EXERCISE: All records below must be written out exactly, with the pictures excluded.

EXTRACTED RECORDS:
↓↓↓

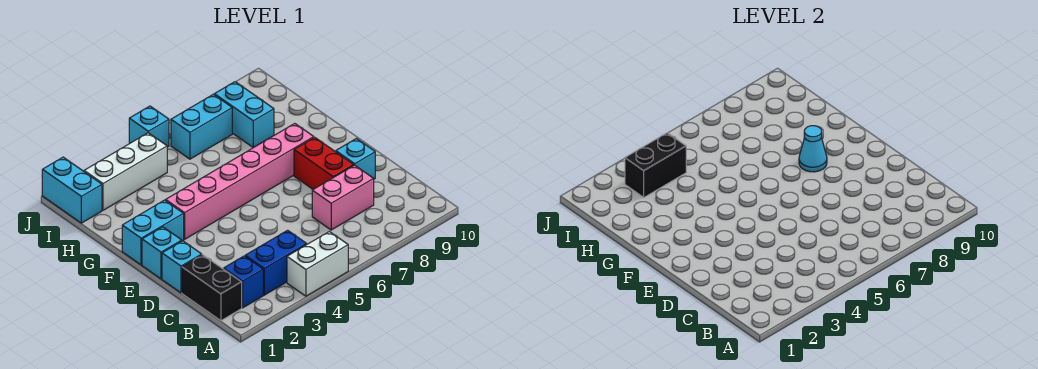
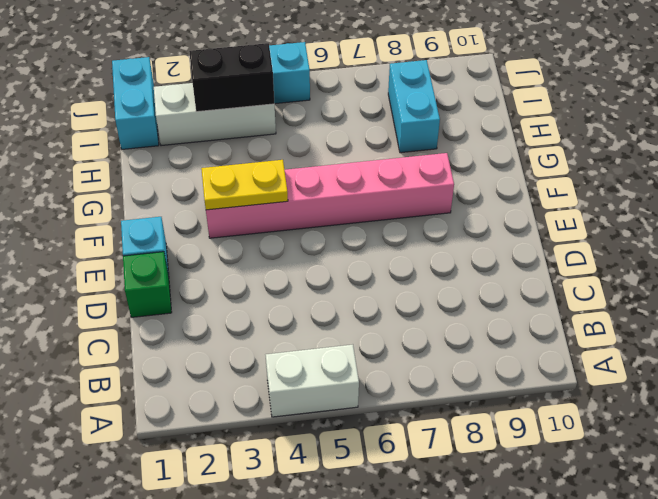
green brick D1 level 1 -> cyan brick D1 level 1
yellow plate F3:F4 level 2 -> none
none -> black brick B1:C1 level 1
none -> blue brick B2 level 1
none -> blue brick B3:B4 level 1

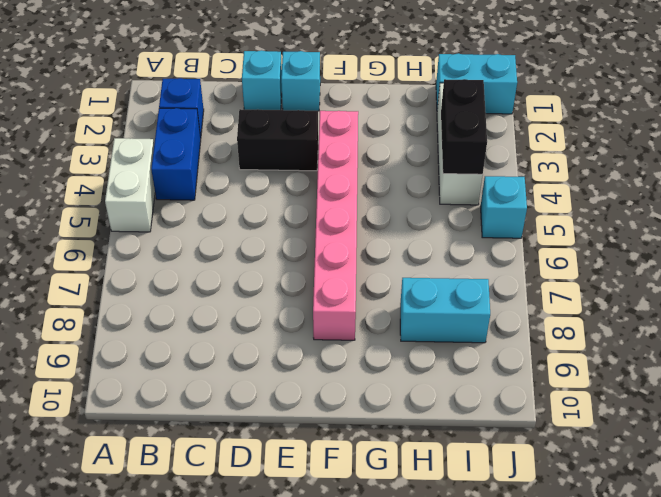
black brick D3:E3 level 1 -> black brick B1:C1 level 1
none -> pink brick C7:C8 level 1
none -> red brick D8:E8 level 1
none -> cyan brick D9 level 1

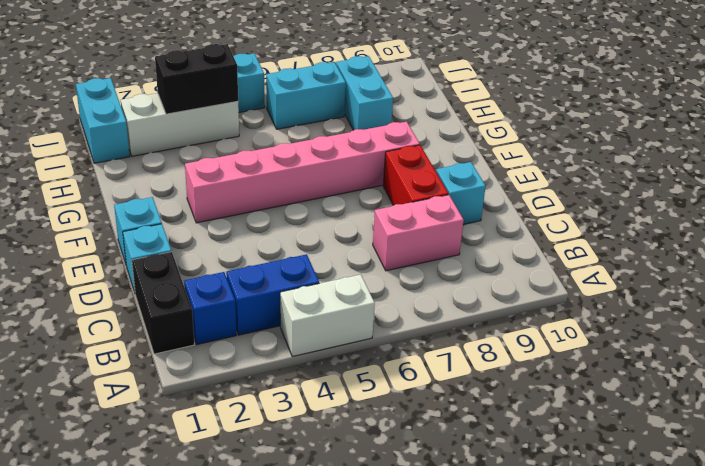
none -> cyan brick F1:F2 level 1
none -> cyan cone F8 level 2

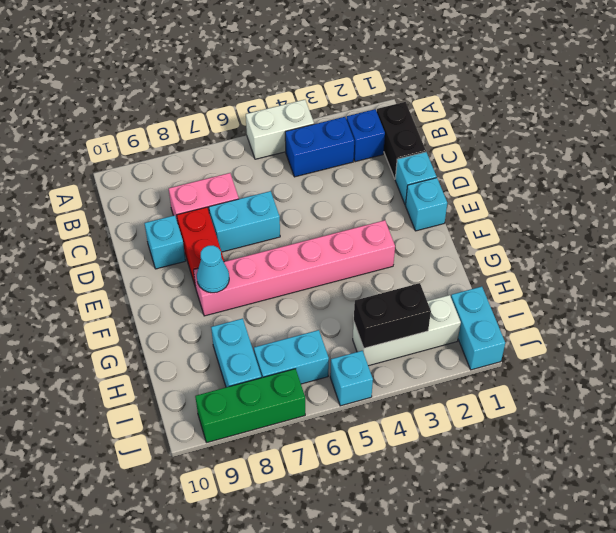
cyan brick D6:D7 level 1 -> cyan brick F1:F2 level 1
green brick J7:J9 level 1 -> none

↑↑↑

EXERCISE OUTPUT:
green brick D1 level 1 -> cyan brick D1 level 1
yellow plate F3:F4 level 2 -> none
none -> black brick B1:C1 level 1
none -> blue brick B2 level 1
none -> blue brick B3:B4 level 1

black brick D3:E3 level 1 -> black brick B1:C1 level 1
none -> pink brick C7:C8 level 1
none -> red brick D8:E8 level 1
none -> cyan brick D9 level 1

none -> cyan brick F1:F2 level 1
none -> cyan cone F8 level 2

cyan brick D6:D7 level 1 -> cyan brick F1:F2 level 1
green brick J7:J9 level 1 -> none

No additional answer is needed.